■ ACTIVITY:
In the entries below, find the lines that contain the word "gelb" and copy them.

Stored dataset items
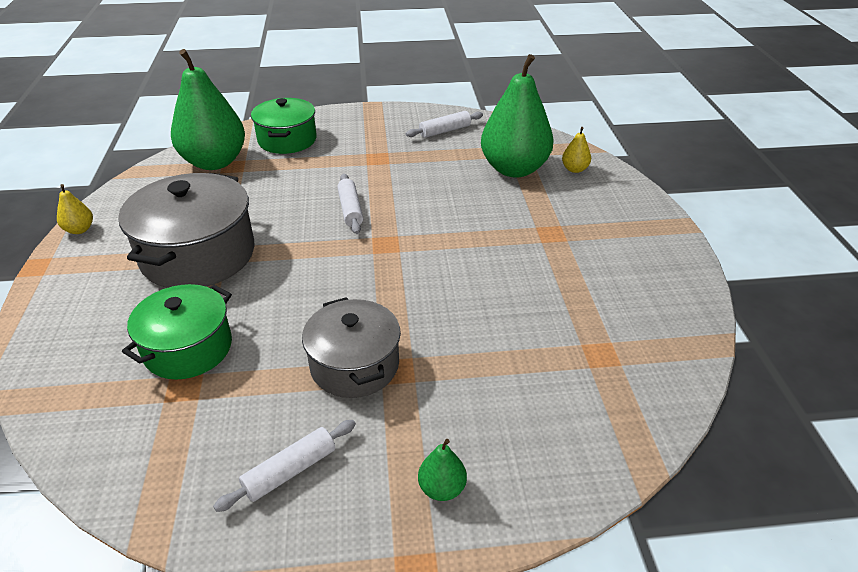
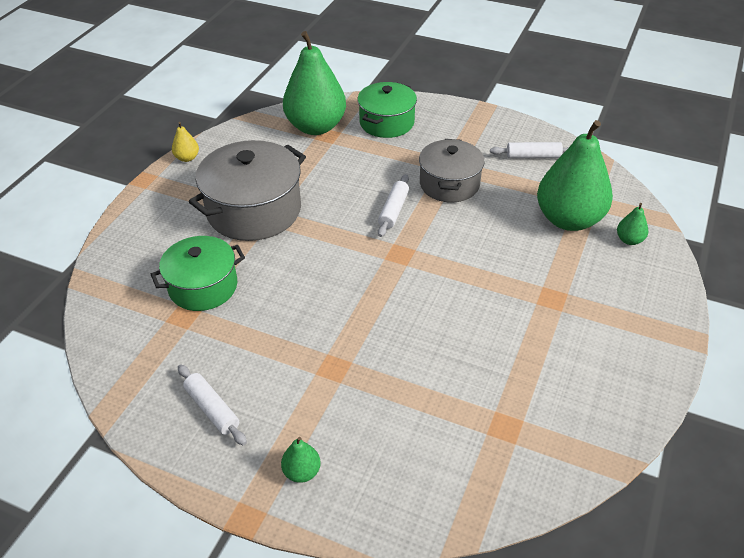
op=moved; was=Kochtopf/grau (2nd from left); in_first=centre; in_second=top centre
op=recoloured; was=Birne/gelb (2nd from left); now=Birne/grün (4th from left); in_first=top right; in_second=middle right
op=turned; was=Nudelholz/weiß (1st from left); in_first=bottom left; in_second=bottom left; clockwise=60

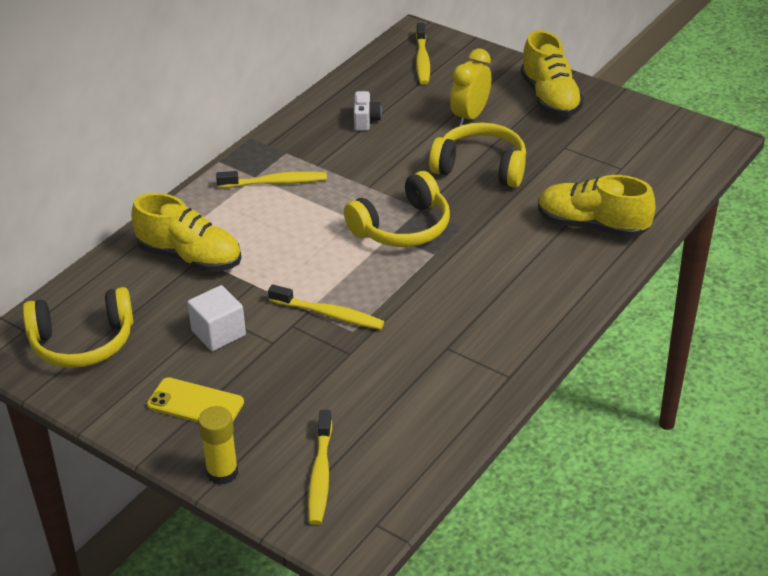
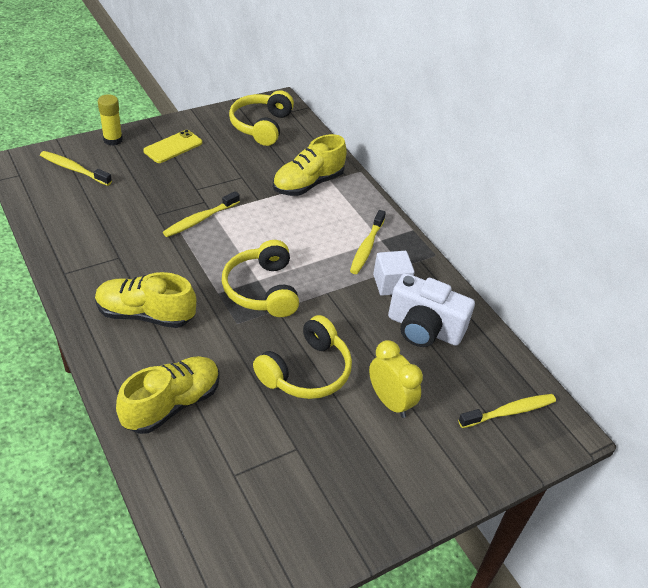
op=moved; was=Kubus/weiß; in_first=middle left; in_second=centre
op=moved; was=Schuh/gelb (2nd from left in the first image); now=Schuh/gelb (1st from left); in_first=top right; in_second=middle left
op=turned; was=Zahnbürste/gelb (4th from left); in_first=top centre; in_second=bottom right; clockwise=135
op=resized; was=Kamera/weiß; in_first=top centre; in_second=centre; ratio=2.06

■ ANSWER BELOW:
op=recoloured; was=Birne/gelb (2nd from left); now=Birne/grün (4th from left); in_first=top right; in_second=middle right
op=moved; was=Schuh/gelb (2nd from left in the first image); now=Schuh/gelb (1st from left); in_first=top right; in_second=middle left
op=turned; was=Zahnbürste/gelb (4th from left); in_first=top centre; in_second=bottom right; clockwise=135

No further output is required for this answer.